• _Your assignment_: I'd like the entries repeated exactly, without their pictures.

# # # # # # #

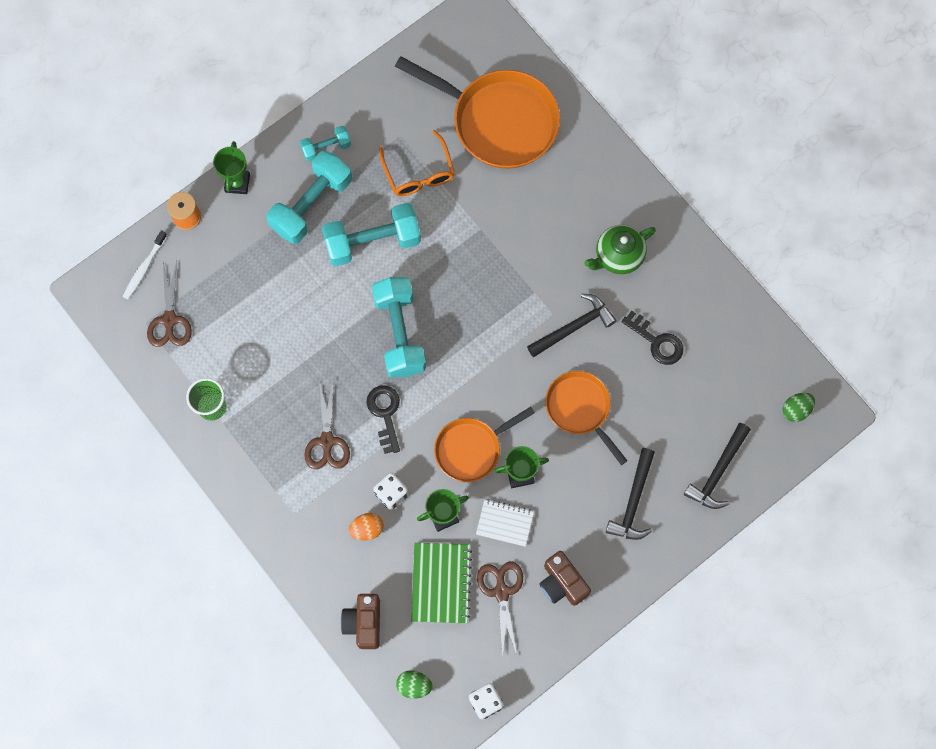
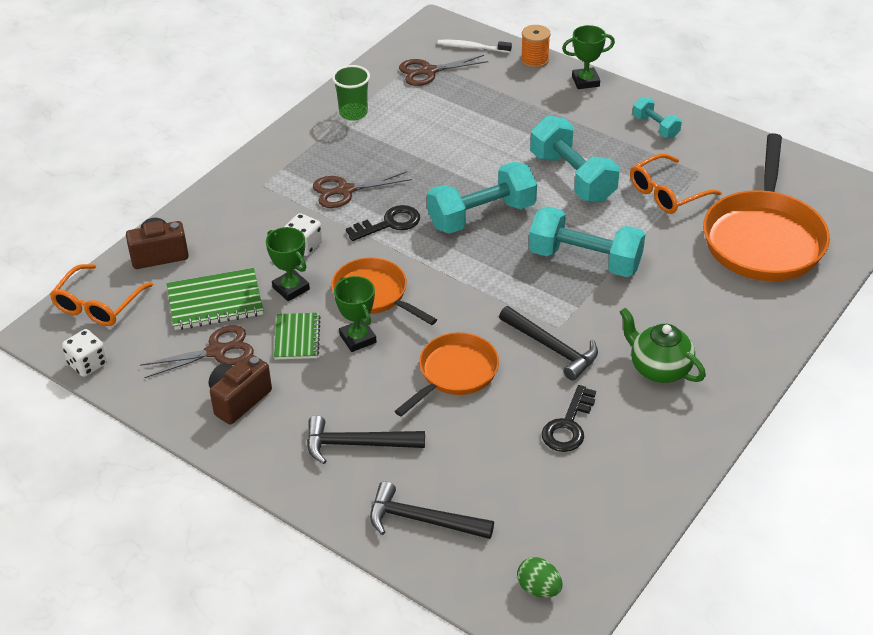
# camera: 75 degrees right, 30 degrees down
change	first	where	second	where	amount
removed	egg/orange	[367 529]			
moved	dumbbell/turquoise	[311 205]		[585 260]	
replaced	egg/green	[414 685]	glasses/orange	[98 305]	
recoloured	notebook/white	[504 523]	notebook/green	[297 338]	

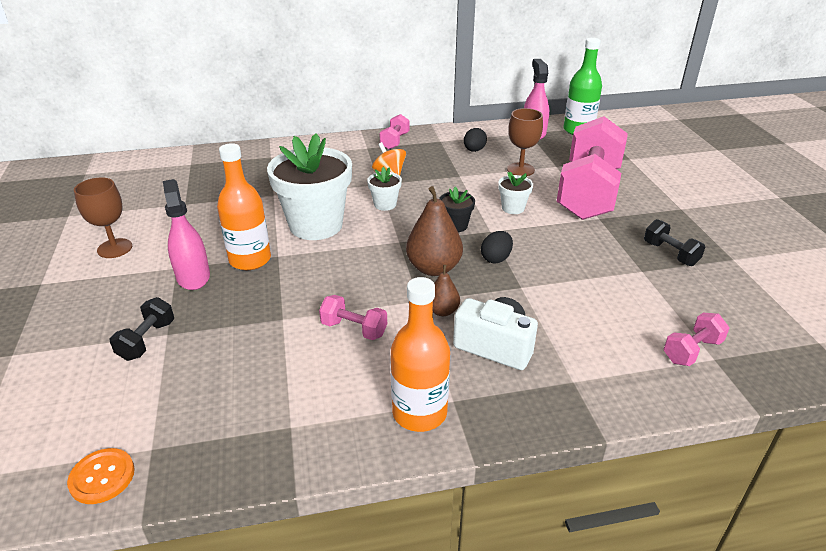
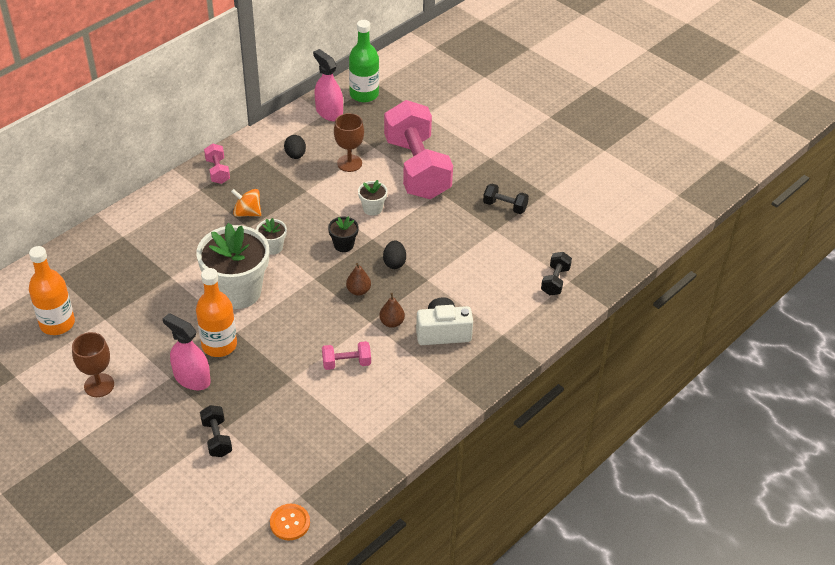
# camera: 35 degrees left, 10 degrees up
change	first	where	second	where	amount
moved	bottle/orange	[419 413]		[57 323]	
recoloured	dumbbell/pink	[692 351]	dumbbell/black	[555 281]	
resized	pear/brown	[433 268]		[358 291]	x0.55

# # # # # # #

• _Solution to this exercise_:
# camera: 75 degrees right, 30 degrees down
change	first	where	second	where	amount
removed	egg/orange	[367 529]			
moved	dumbbell/turquoise	[311 205]		[585 260]	
replaced	egg/green	[414 685]	glasses/orange	[98 305]	
recoloured	notebook/white	[504 523]	notebook/green	[297 338]	

# camera: 35 degrees left, 10 degrees up
change	first	where	second	where	amount
moved	bottle/orange	[419 413]		[57 323]	
recoloured	dumbbell/pink	[692 351]	dumbbell/black	[555 281]	
resized	pear/brown	[433 268]		[358 291]	x0.55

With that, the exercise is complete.